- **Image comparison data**
━━━━━━━━

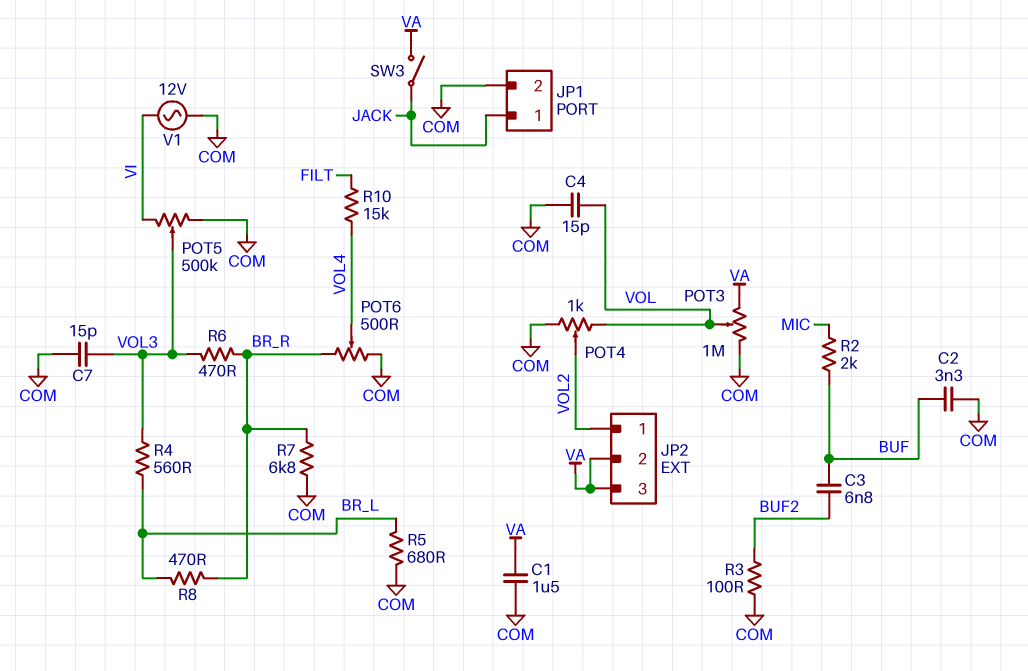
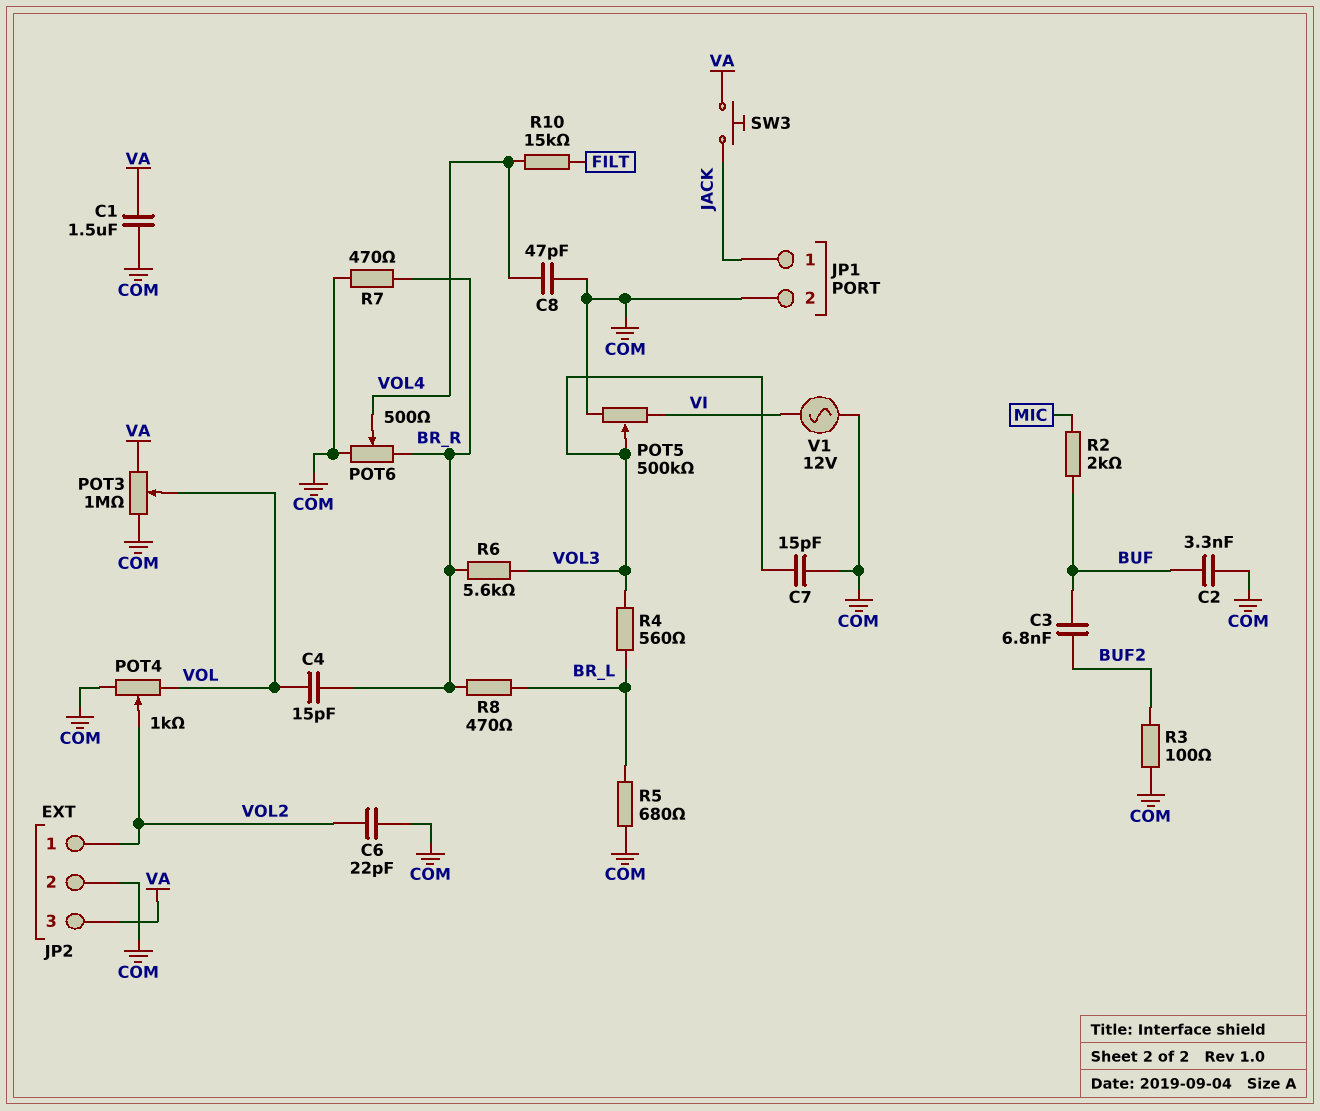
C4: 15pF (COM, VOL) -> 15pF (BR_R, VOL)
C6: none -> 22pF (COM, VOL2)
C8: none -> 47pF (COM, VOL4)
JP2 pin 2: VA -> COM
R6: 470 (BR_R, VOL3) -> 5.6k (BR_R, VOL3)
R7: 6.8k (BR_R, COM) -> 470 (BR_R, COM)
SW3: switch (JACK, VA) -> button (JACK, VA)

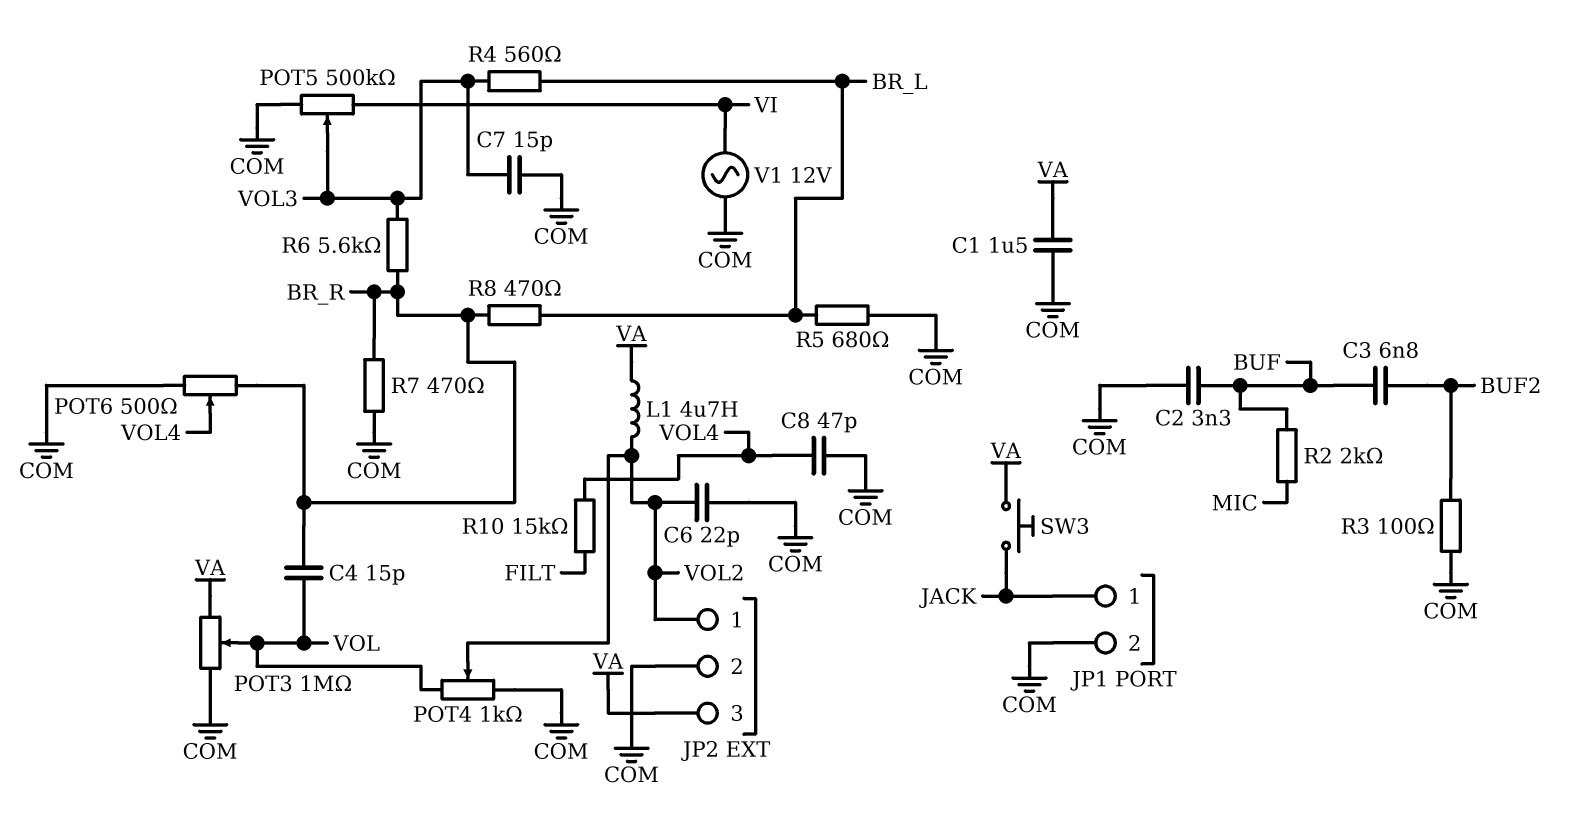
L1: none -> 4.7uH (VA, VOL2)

━━━━━━━━

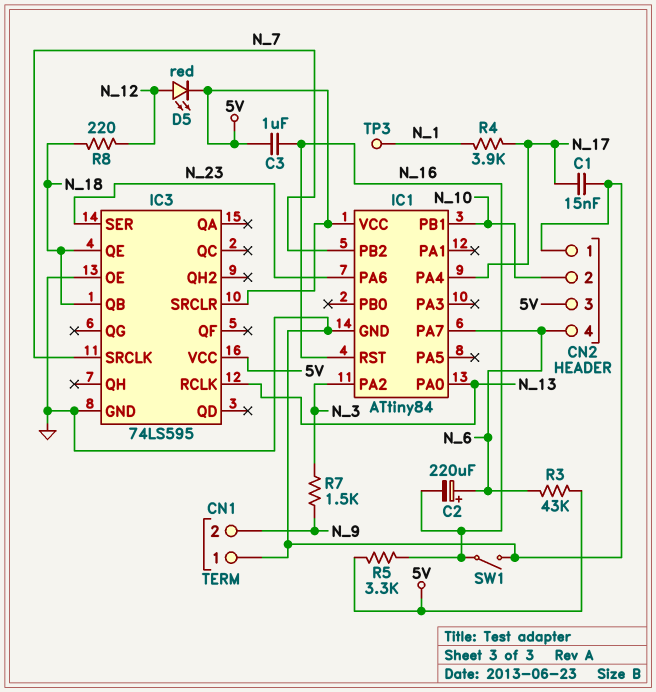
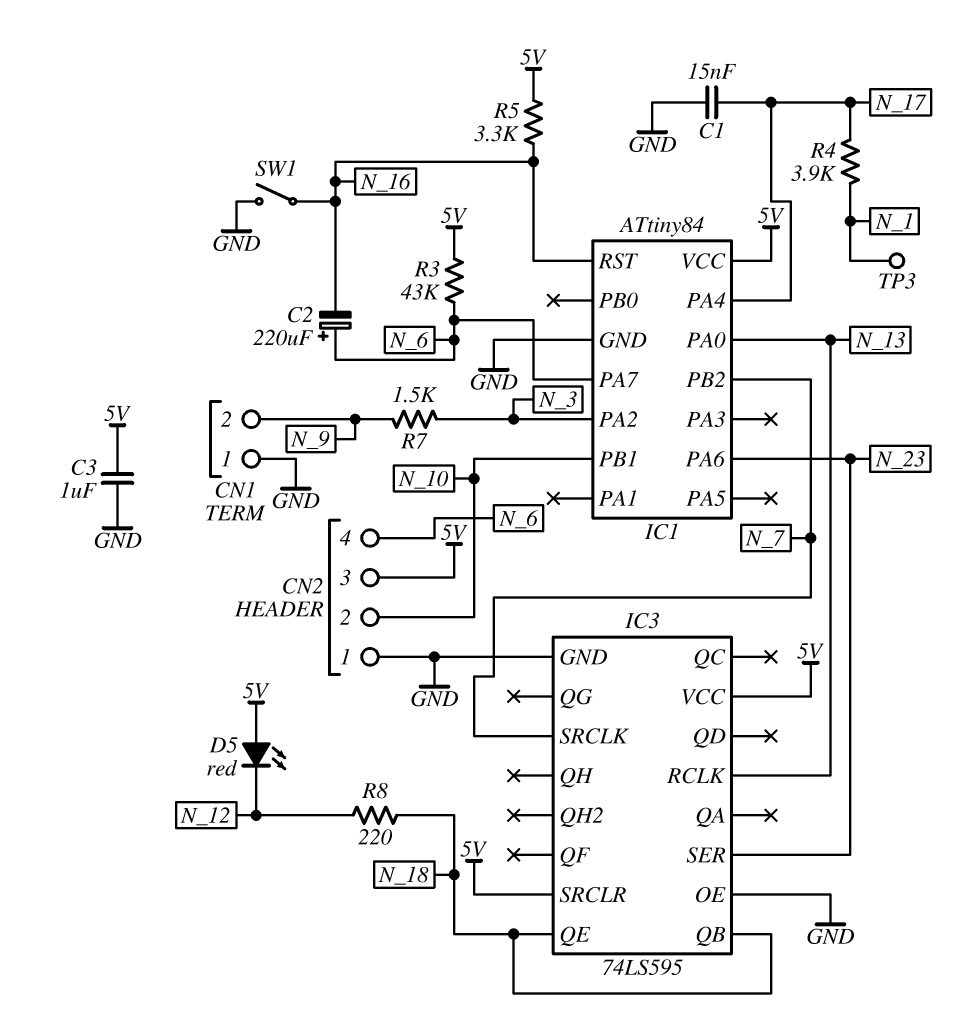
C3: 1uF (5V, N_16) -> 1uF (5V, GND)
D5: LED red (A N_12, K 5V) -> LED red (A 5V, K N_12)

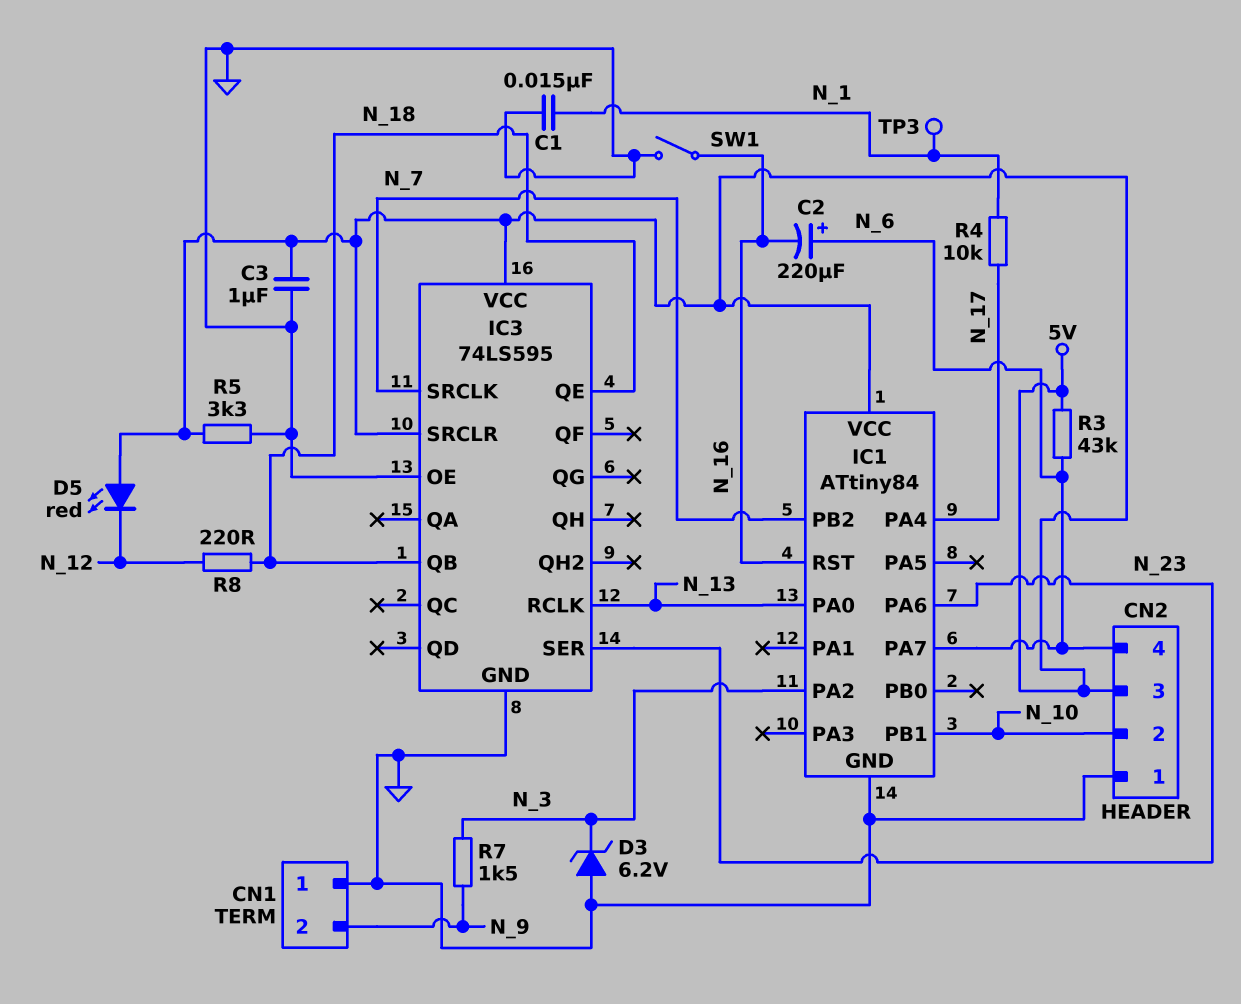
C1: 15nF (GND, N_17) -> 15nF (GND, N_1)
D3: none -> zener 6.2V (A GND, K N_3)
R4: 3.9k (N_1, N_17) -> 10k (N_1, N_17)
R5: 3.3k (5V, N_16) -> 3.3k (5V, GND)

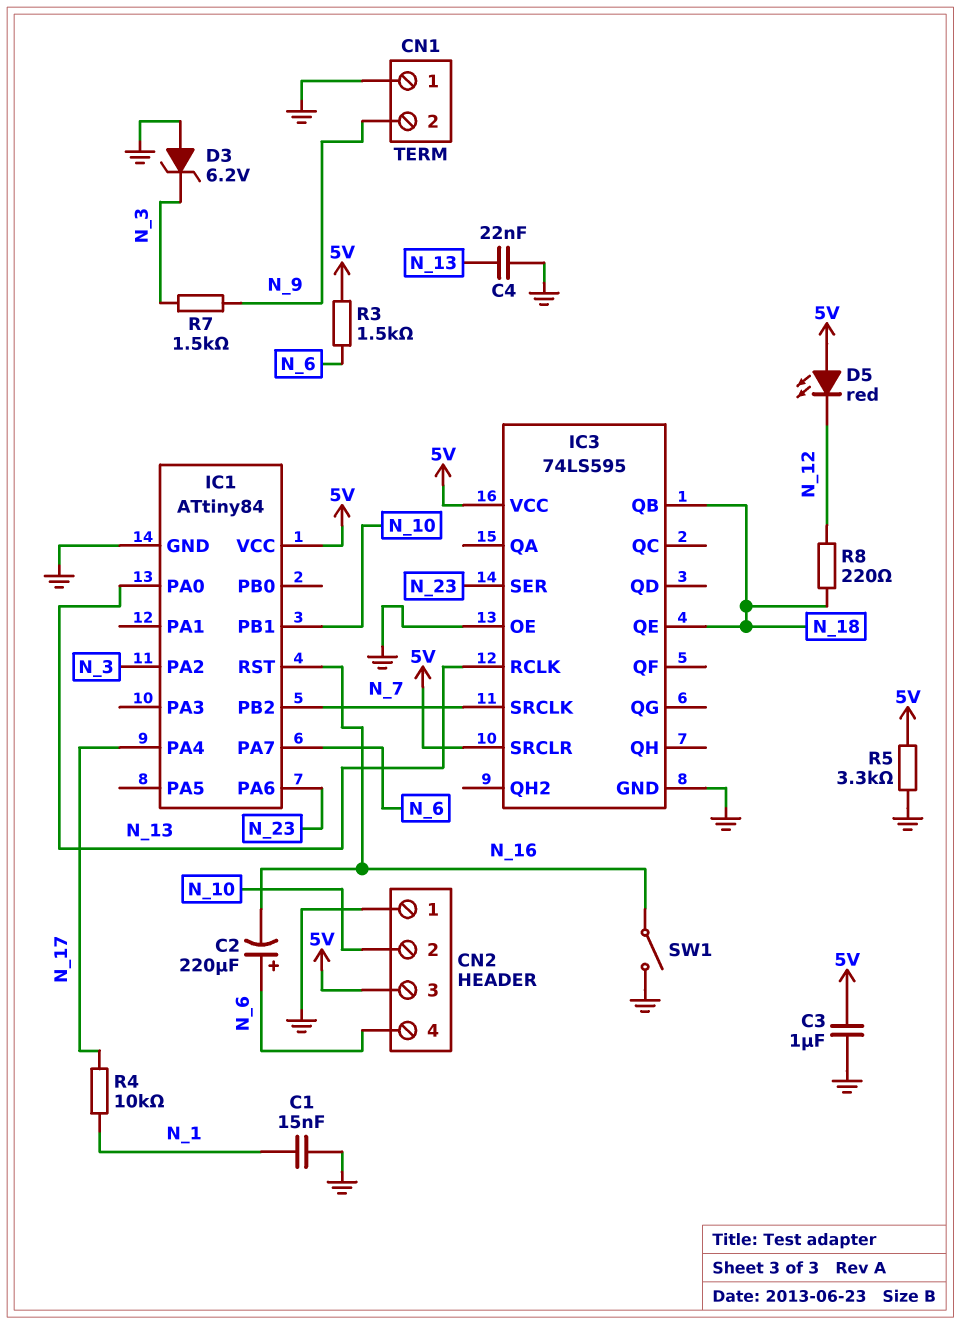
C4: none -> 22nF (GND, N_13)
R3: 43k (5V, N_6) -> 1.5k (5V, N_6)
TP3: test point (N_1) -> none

━━━━━━━━

- **Your objective**
The lines to set down run from the line with "C4: 15pF (COM, VOL) -> 15pF (BR_R, VOL)" up to and including the line with "L1: none -> 4.7uH (VA, VOL2)" in the entries above. Reproduce them exactly, with no pictures.

- **Task output**
C4: 15pF (COM, VOL) -> 15pF (BR_R, VOL)
C6: none -> 22pF (COM, VOL2)
C8: none -> 47pF (COM, VOL4)
JP2 pin 2: VA -> COM
R6: 470 (BR_R, VOL3) -> 5.6k (BR_R, VOL3)
R7: 6.8k (BR_R, COM) -> 470 (BR_R, COM)
SW3: switch (JACK, VA) -> button (JACK, VA)

L1: none -> 4.7uH (VA, VOL2)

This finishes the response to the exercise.